╭─ DATA BLOCK
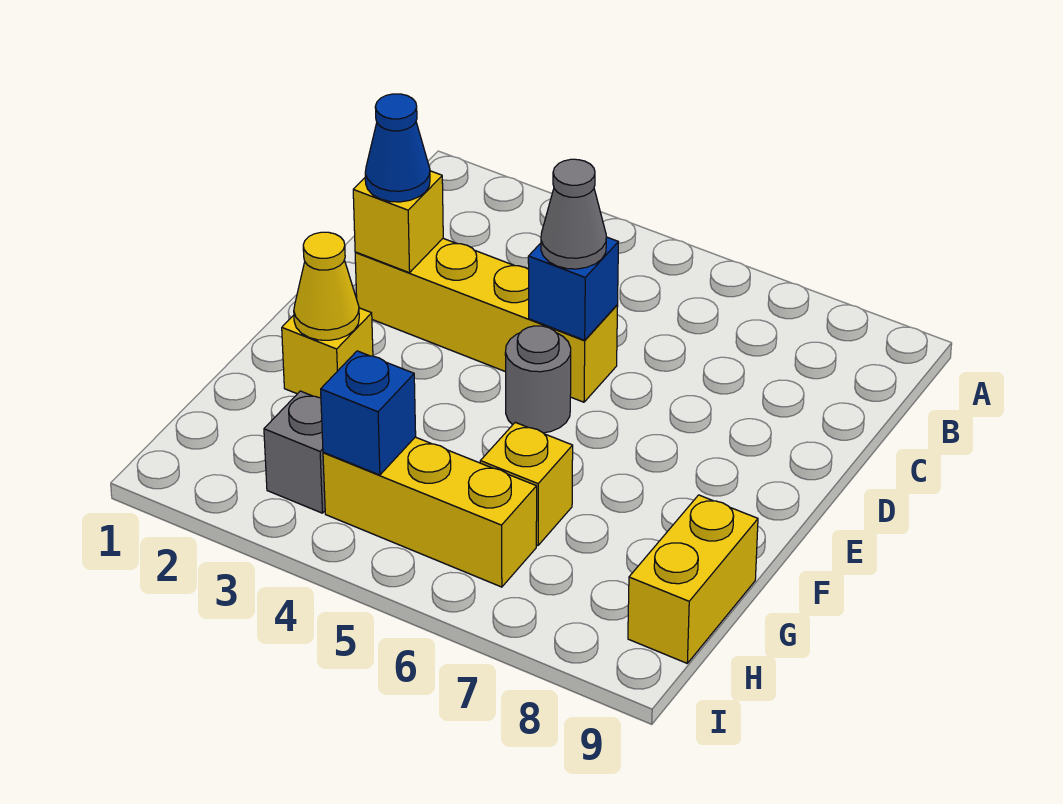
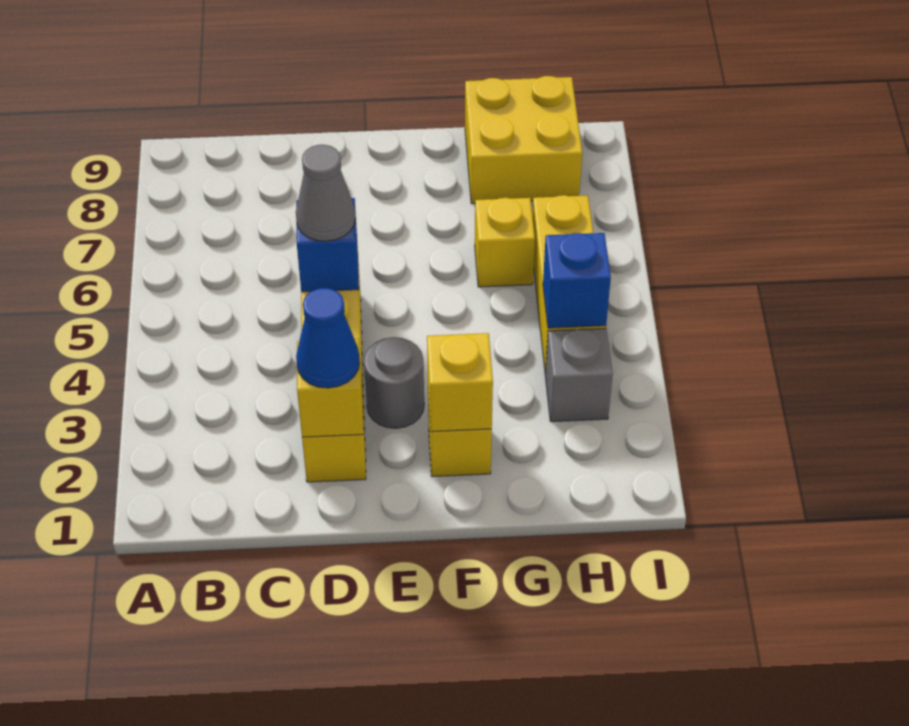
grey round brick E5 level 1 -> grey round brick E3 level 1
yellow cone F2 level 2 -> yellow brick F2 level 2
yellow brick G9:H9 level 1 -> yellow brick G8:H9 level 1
╰─
AIM OF THE TASK:
Everything in the listing is to be returned word for word, except the pictures.

ANSWER BELOW:
grey round brick E5 level 1 -> grey round brick E3 level 1
yellow cone F2 level 2 -> yellow brick F2 level 2
yellow brick G9:H9 level 1 -> yellow brick G8:H9 level 1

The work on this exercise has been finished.